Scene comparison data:
-- Opening Marker --
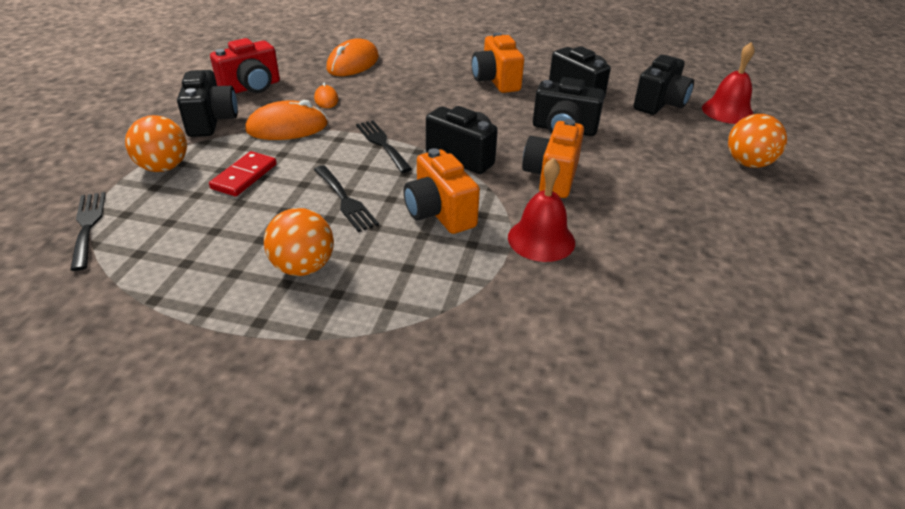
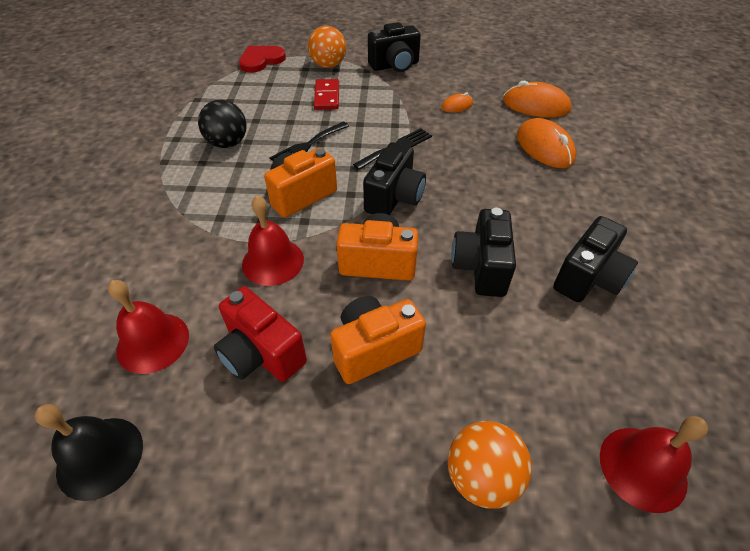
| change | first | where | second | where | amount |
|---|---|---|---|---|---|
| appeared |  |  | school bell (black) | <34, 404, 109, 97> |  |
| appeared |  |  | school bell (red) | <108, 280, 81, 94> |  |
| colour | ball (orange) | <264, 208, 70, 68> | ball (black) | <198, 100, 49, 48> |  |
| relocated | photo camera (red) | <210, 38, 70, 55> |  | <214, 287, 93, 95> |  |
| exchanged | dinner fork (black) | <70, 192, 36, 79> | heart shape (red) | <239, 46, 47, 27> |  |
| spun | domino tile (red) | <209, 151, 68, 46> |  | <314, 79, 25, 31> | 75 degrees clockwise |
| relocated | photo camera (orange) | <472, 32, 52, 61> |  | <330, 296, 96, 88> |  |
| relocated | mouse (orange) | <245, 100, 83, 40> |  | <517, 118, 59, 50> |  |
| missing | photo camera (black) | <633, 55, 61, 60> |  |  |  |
-- Closing Marker --
-- Opening Marker --
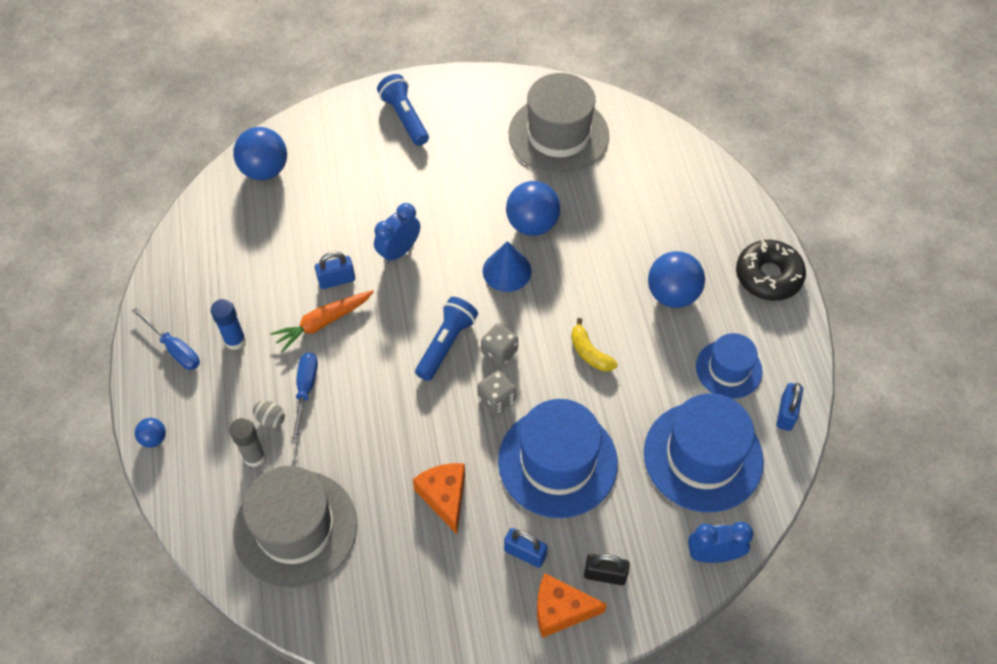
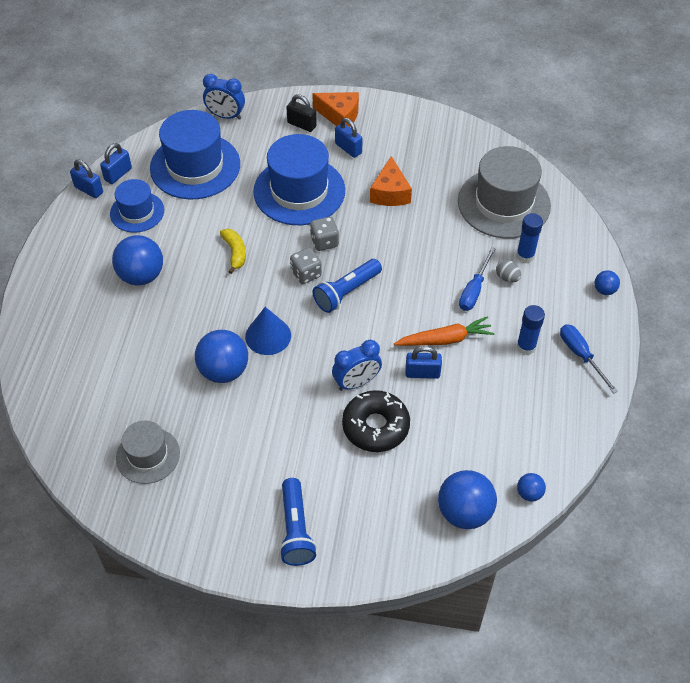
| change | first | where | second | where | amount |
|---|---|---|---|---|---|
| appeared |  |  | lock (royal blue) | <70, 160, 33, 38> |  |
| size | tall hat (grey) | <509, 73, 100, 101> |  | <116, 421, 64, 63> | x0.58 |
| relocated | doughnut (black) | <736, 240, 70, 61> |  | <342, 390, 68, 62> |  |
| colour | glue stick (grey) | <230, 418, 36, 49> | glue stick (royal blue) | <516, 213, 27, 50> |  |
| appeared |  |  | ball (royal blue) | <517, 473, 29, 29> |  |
-- Closing Marker --
TASK TO COMPLETE
Using the entries above, give back exactly the line containing "photo camera (orange)", the line containing "missing | photo", and every line between them, and nothing else.

OUTPUT FOR THIS TASK
| relocated | photo camera (orange) | <472, 32, 52, 61> |  | <330, 296, 96, 88> |  |
| relocated | mouse (orange) | <245, 100, 83, 40> |  | <517, 118, 59, 50> |  |
| missing | photo camera (black) | <633, 55, 61, 60> |  |  |  |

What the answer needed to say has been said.